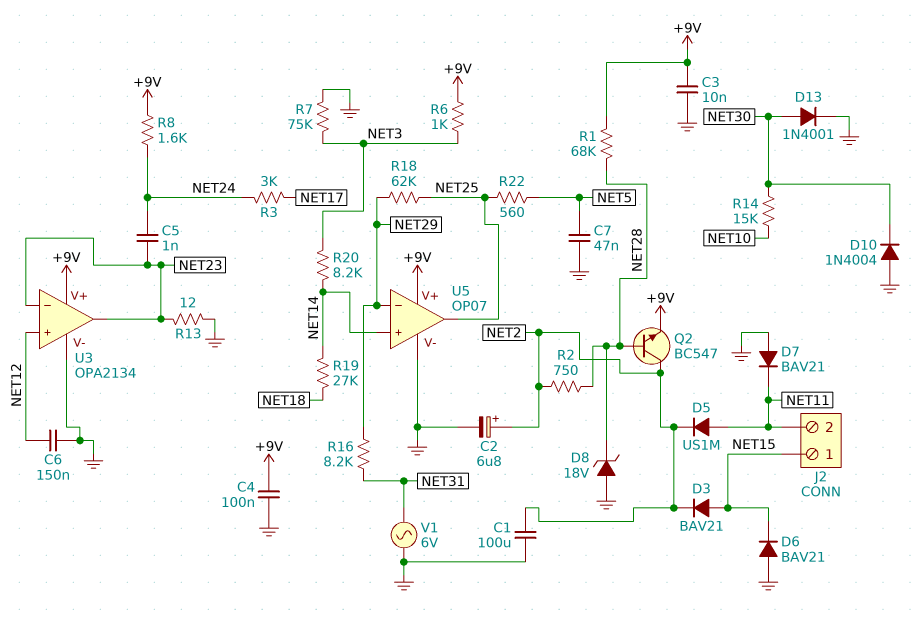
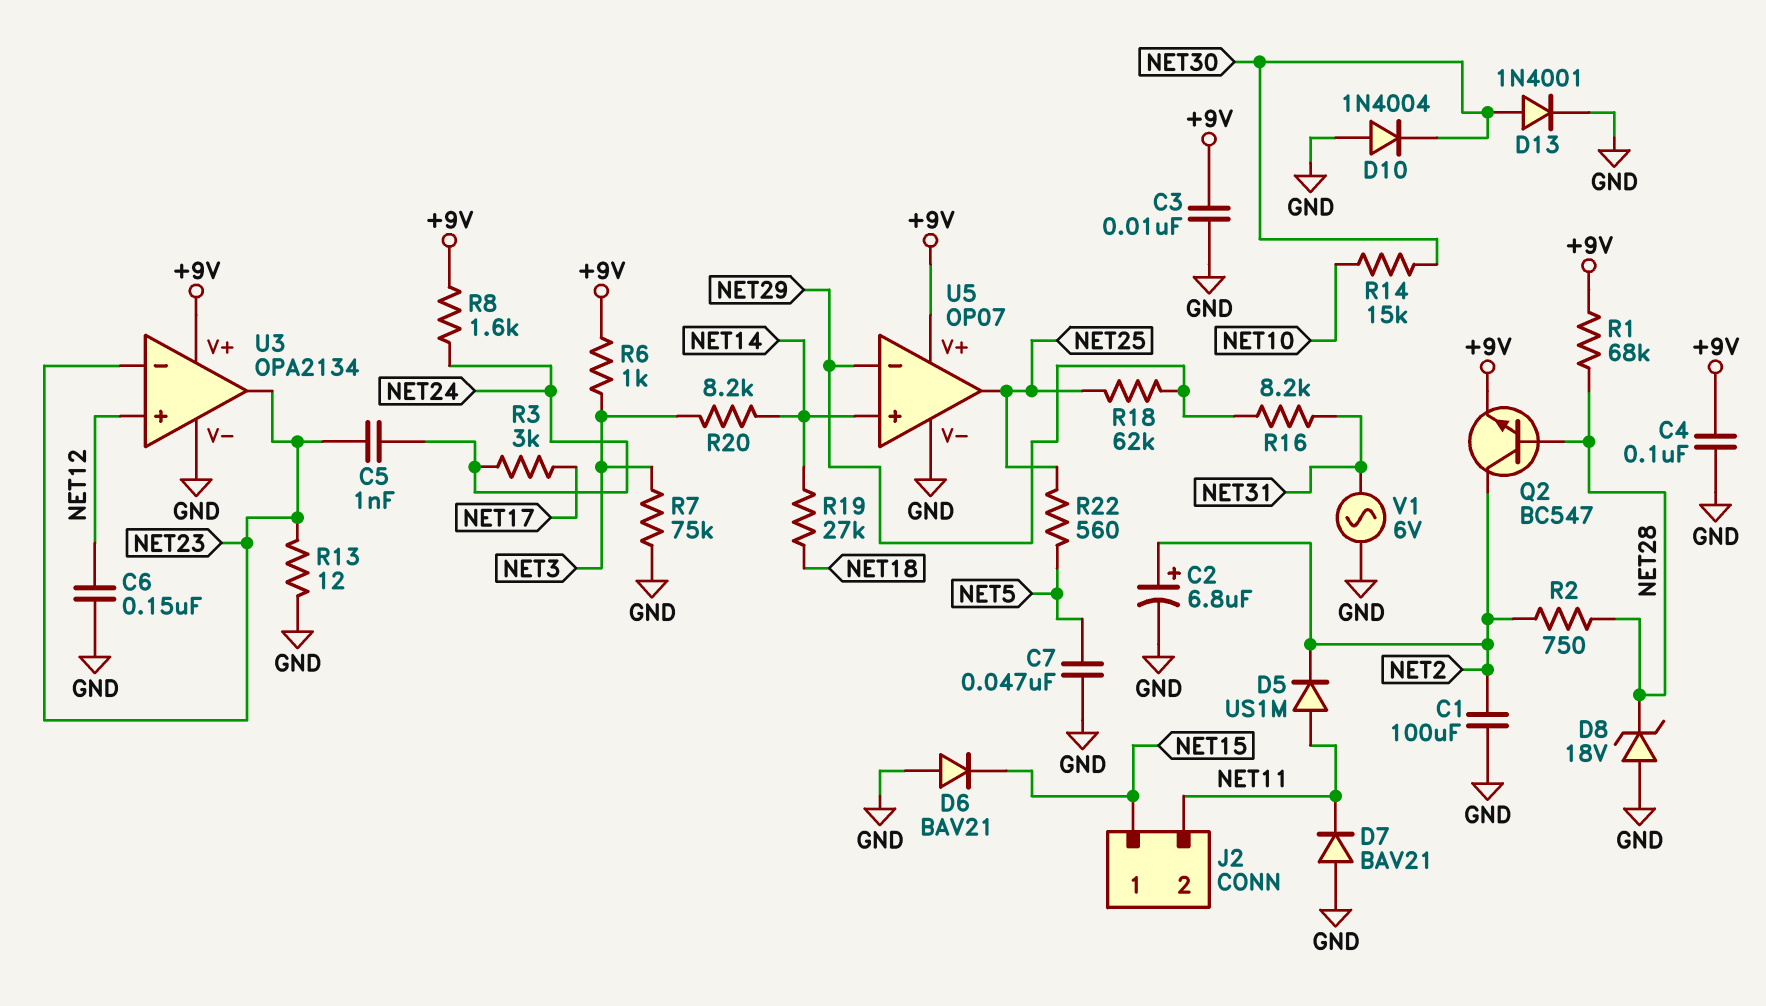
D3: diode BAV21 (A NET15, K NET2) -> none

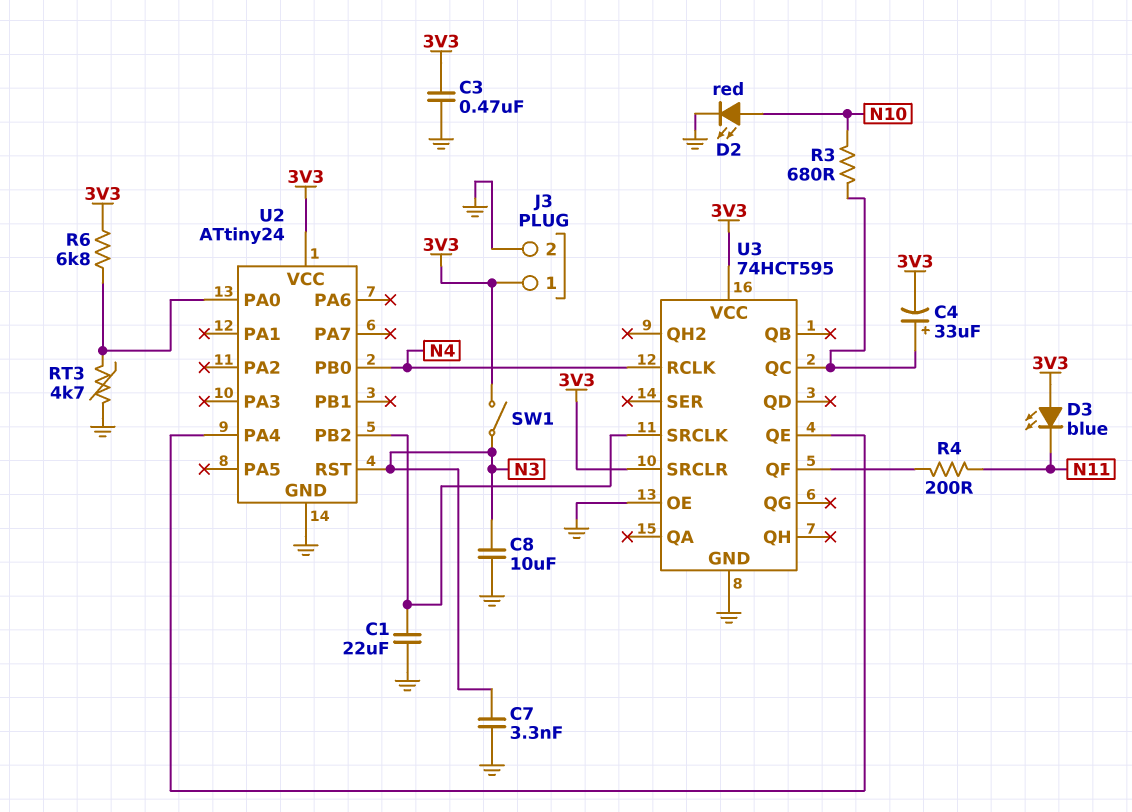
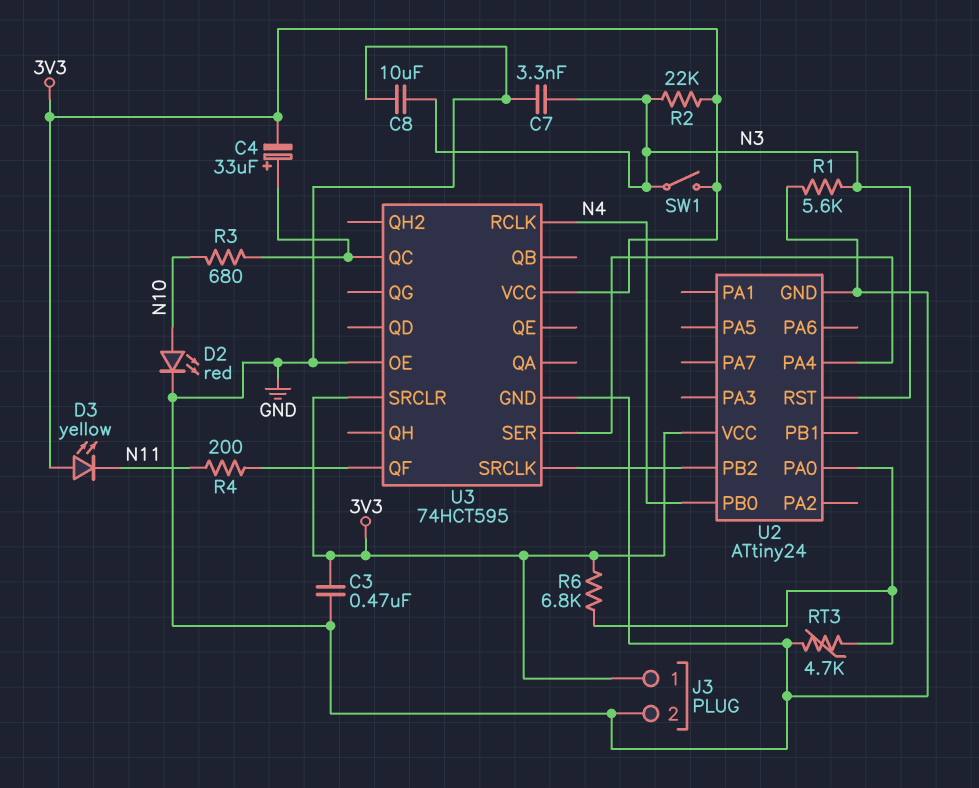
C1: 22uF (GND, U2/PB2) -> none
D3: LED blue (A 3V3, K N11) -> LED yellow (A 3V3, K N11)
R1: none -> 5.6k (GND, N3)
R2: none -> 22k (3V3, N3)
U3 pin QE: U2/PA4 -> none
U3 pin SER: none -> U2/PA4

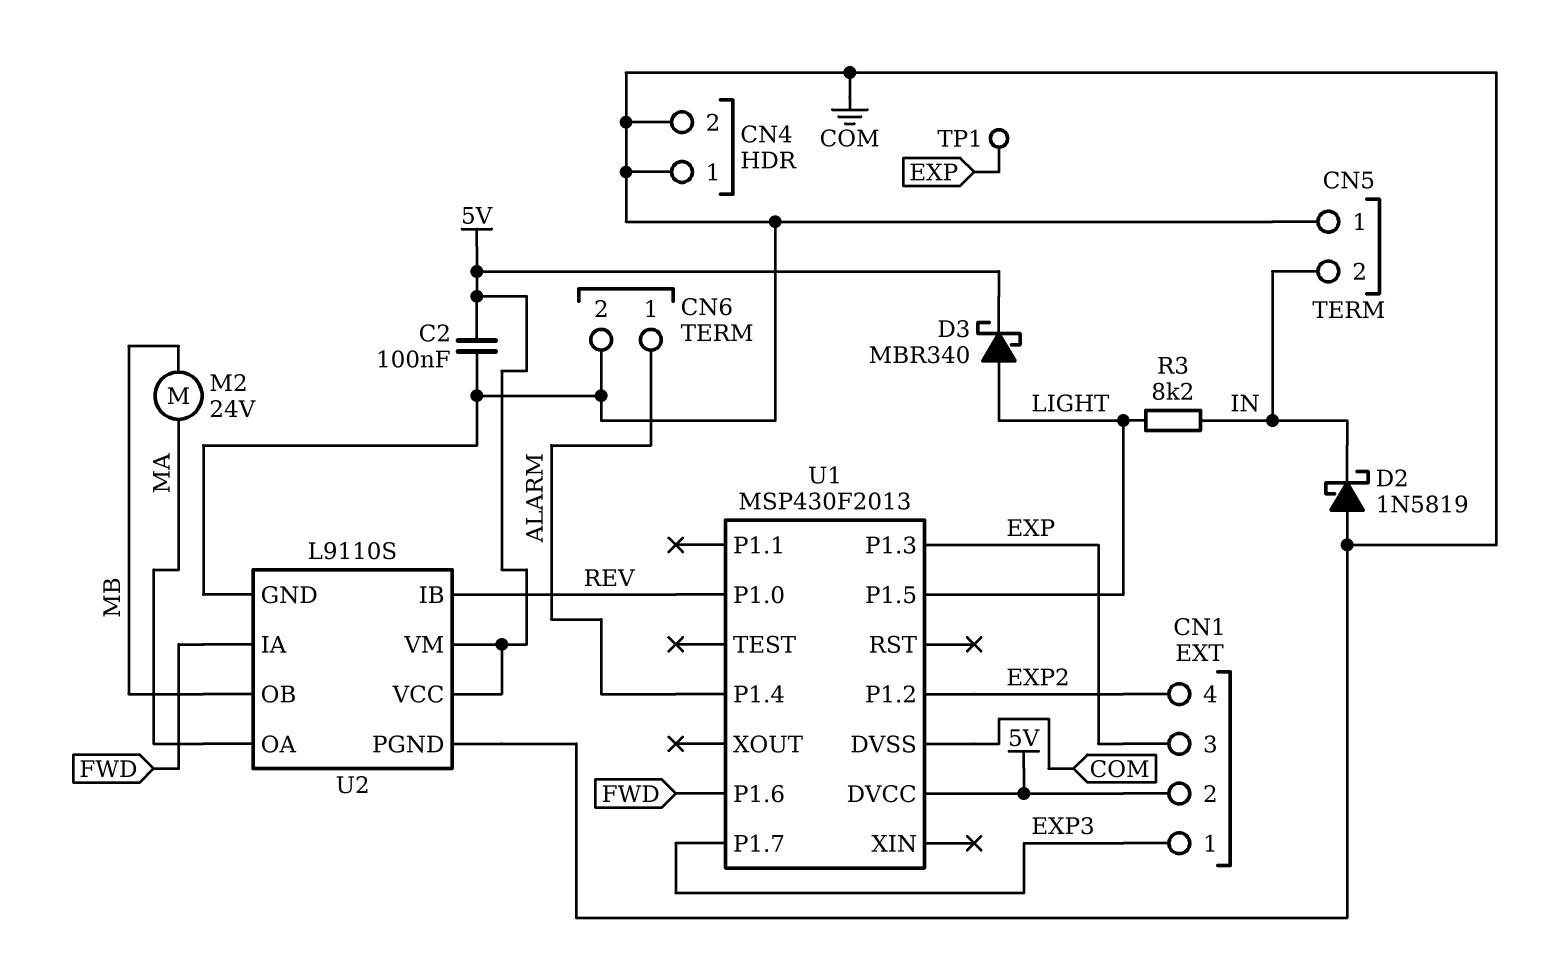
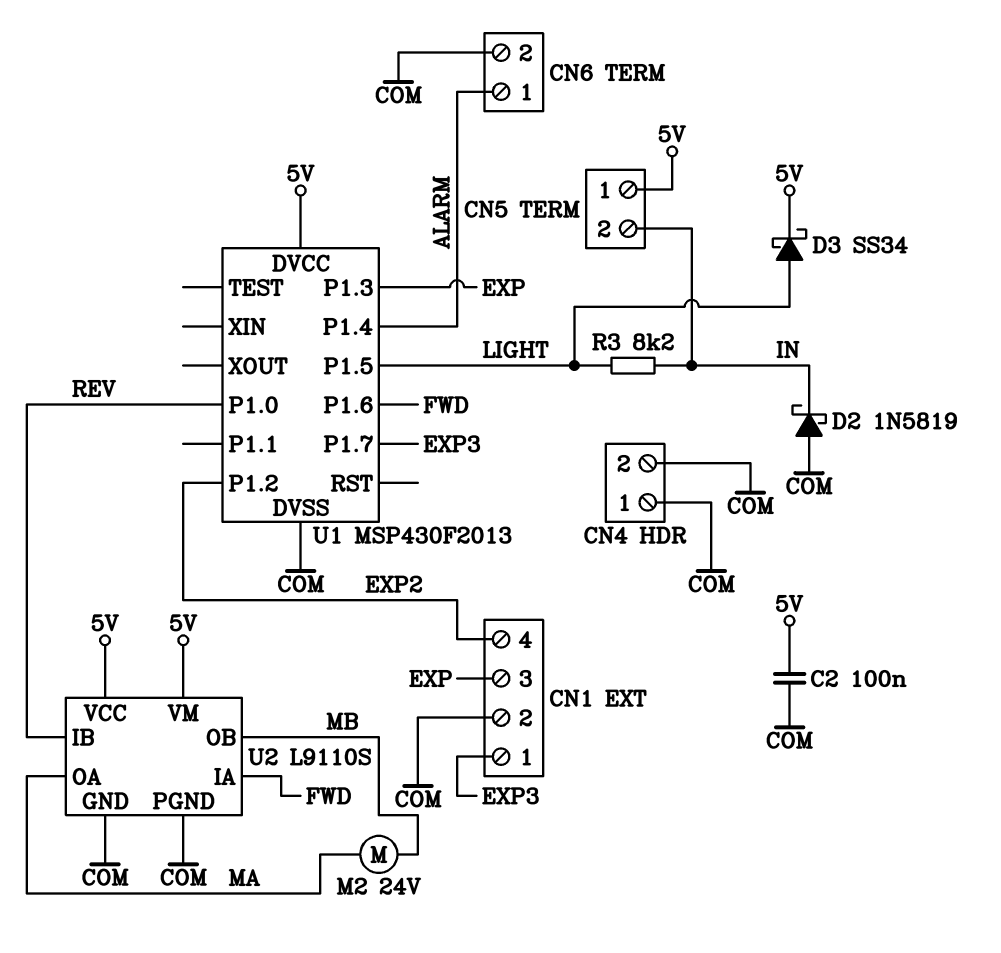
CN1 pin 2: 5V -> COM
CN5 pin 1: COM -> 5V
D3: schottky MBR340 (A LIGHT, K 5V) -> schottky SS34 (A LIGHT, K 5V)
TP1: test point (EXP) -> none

> [Directions for this task]
In the entries above, some lines may contain the string "none"; report how many, without additional comment.

> [Result]
7